• _Action item_
Figure out the number of lines in the data that hold the string "blue". Reply with that figure only.

• _Data to use_
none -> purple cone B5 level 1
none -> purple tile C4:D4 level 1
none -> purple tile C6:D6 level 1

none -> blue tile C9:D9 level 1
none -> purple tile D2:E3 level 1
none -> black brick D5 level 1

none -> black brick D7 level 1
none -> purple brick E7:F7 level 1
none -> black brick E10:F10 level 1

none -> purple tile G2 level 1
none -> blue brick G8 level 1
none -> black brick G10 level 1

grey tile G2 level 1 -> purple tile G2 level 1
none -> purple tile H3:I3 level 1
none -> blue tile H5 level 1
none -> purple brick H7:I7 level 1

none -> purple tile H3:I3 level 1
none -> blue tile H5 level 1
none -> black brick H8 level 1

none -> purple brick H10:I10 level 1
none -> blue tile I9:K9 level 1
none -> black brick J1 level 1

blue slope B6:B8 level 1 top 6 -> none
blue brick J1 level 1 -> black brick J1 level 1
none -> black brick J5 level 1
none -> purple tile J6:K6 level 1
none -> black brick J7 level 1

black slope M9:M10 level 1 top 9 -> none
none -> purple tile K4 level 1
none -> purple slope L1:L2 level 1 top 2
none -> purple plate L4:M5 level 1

• _Your solution_
7